Exercise prompt |
Your answer should repeat exactly the lines from the one holding "RADIO: SX1278 -> CC1101" through the end of the data, and it should contain no pictures.

######

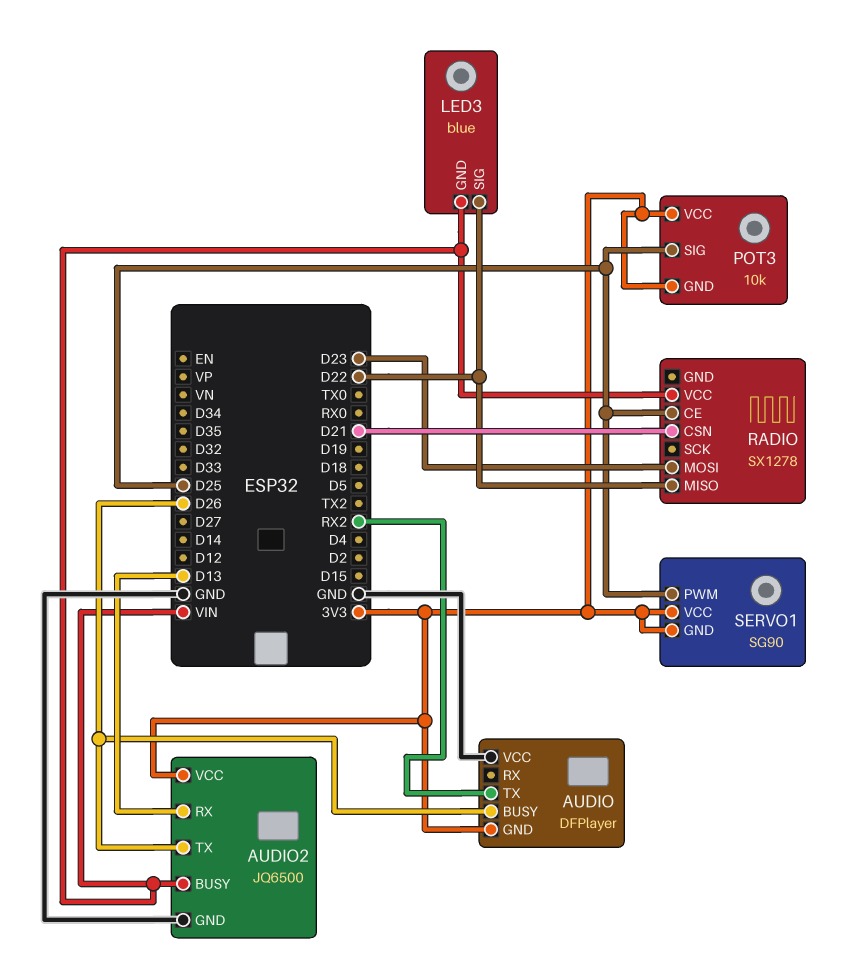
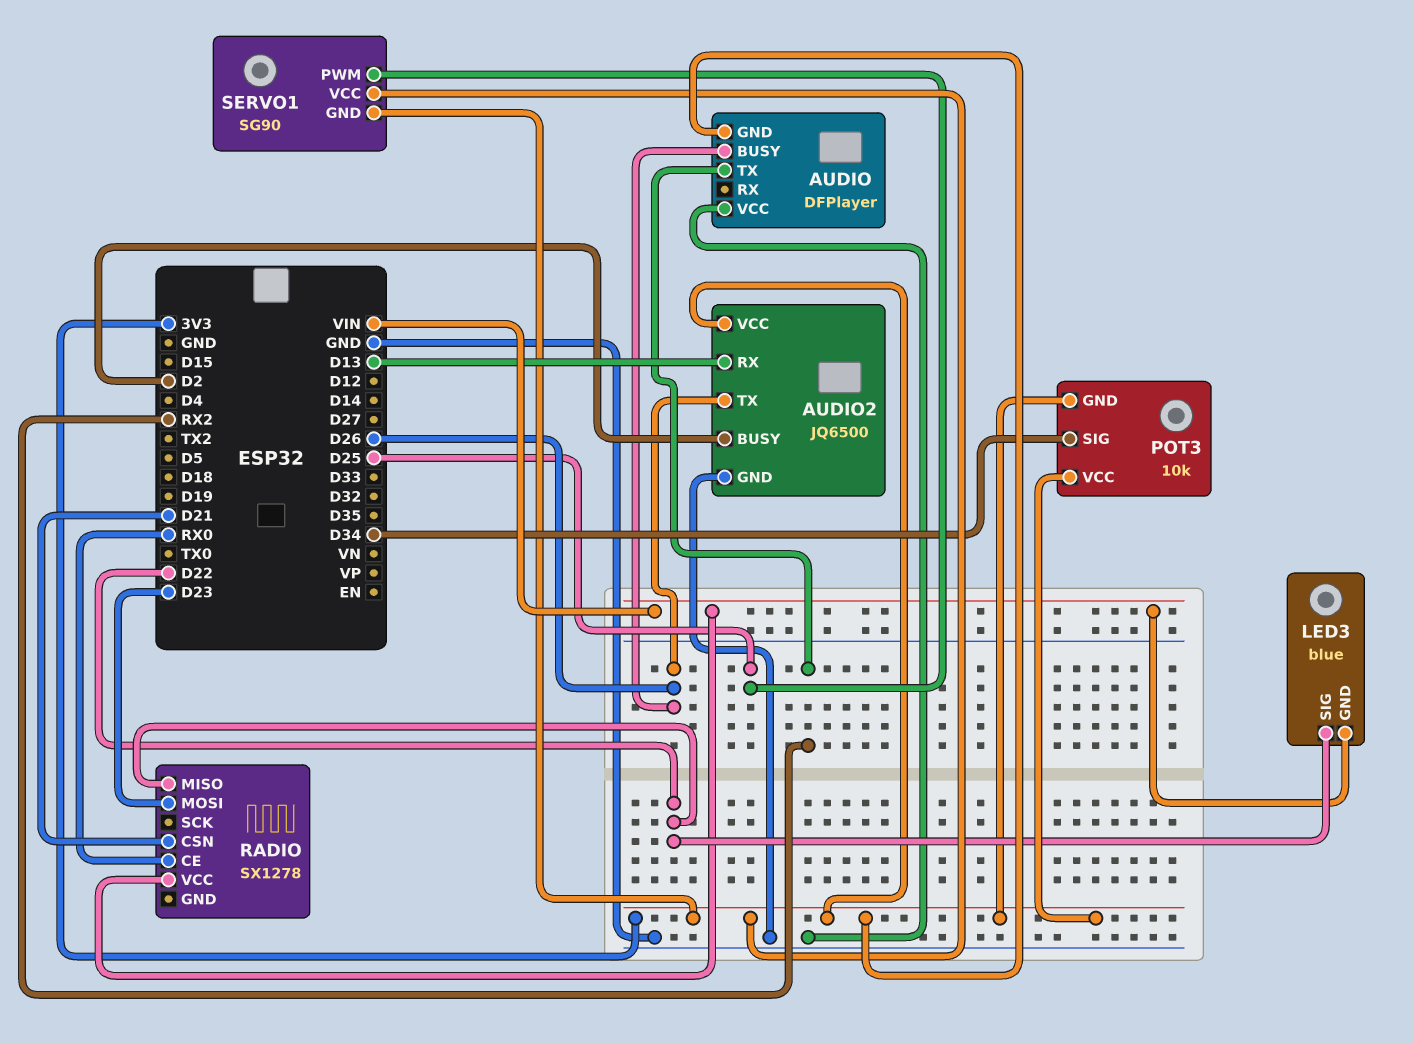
AUDIO2 pin BUSY: VIN -> D2
POT3 pin SIG: D25 -> D34
RADIO pin CE: D25 -> RX0

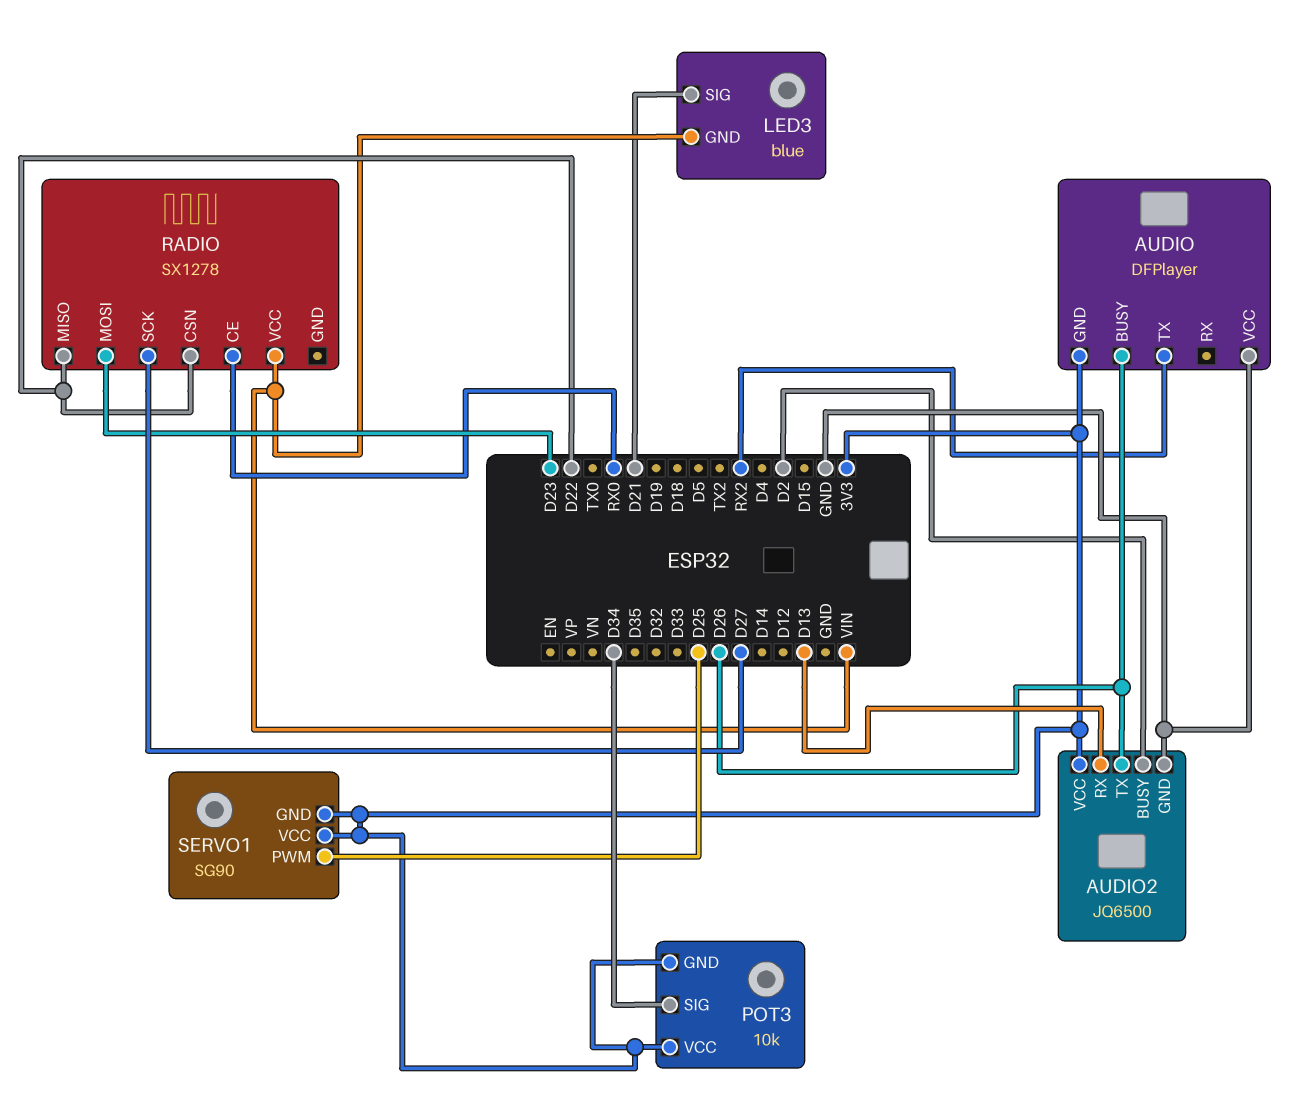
LED3 pin SIG: D22 -> D21
RADIO pin CSN: D21 -> D22
RADIO pin SCK: none -> D27

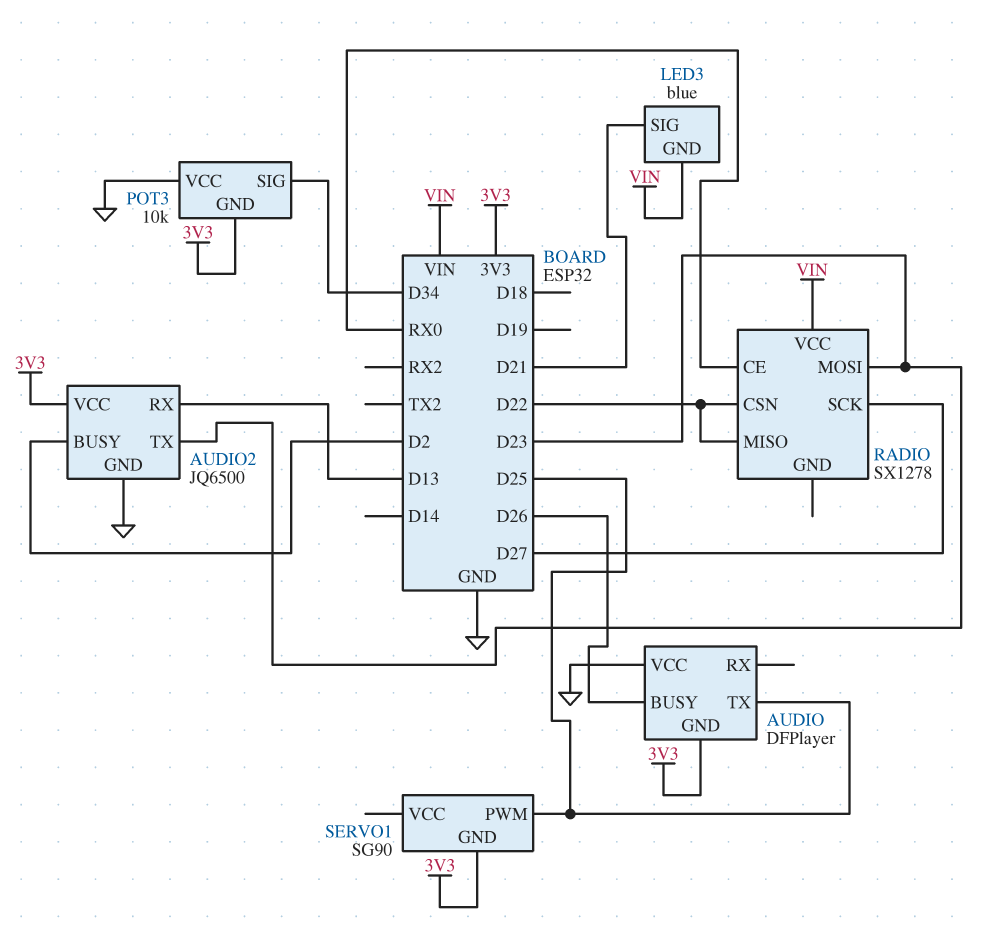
AUDIO pin TX: RX2 -> D25
AUDIO2 pin TX: D26 -> D23
POT3 pin VCC: 3V3 -> GND
SERVO1 pin VCC: 3V3 -> none

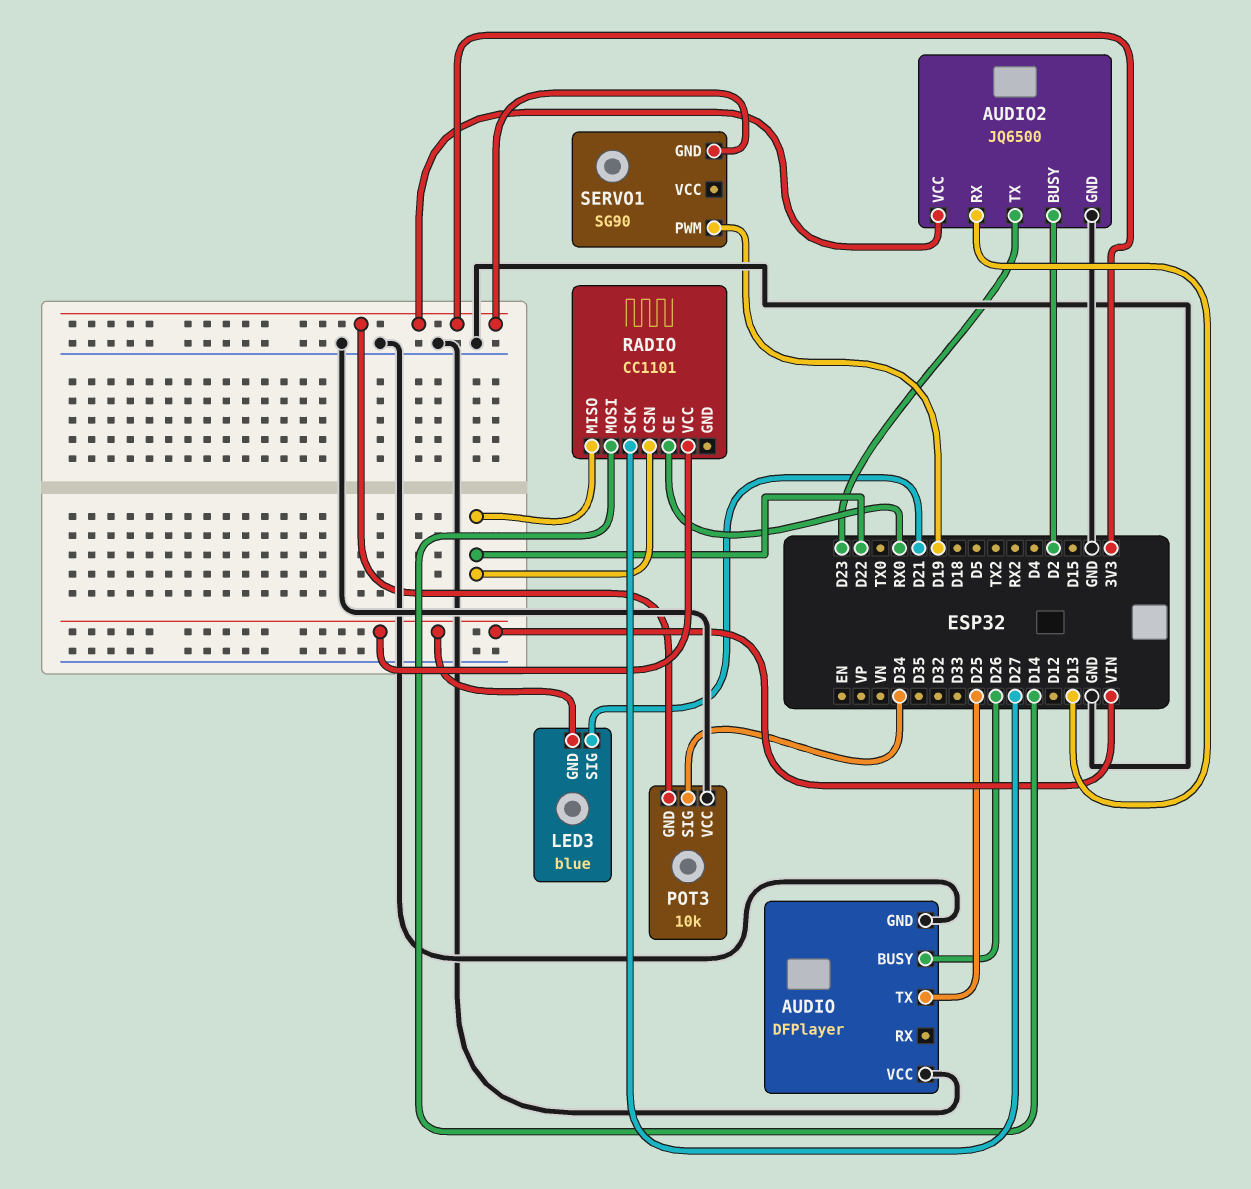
AUDIO pin GND: 3V3 -> GND
RADIO: SX1278 -> CC1101
RADIO pin MOSI: D23 -> D14
SERVO1 pin PWM: D25 -> D19

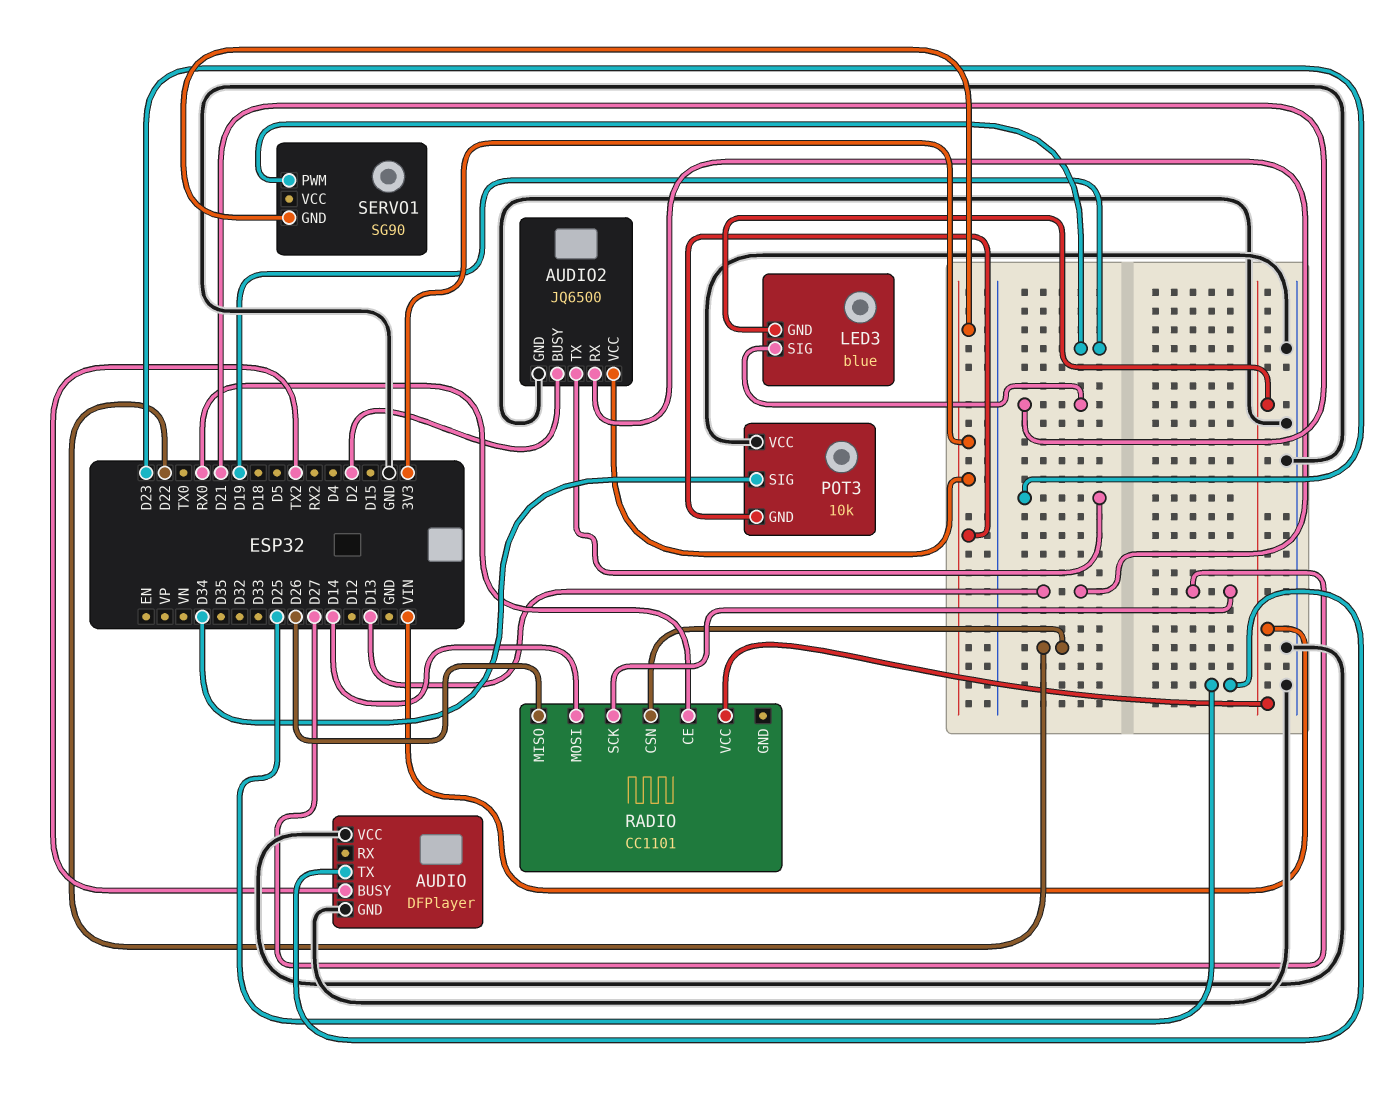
AUDIO pin BUSY: D26 -> TX2
RADIO pin MISO: D22 -> D26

######

Exercise result |
RADIO: SX1278 -> CC1101
RADIO pin MOSI: D23 -> D14
SERVO1 pin PWM: D25 -> D19

AUDIO pin BUSY: D26 -> TX2
RADIO pin MISO: D22 -> D26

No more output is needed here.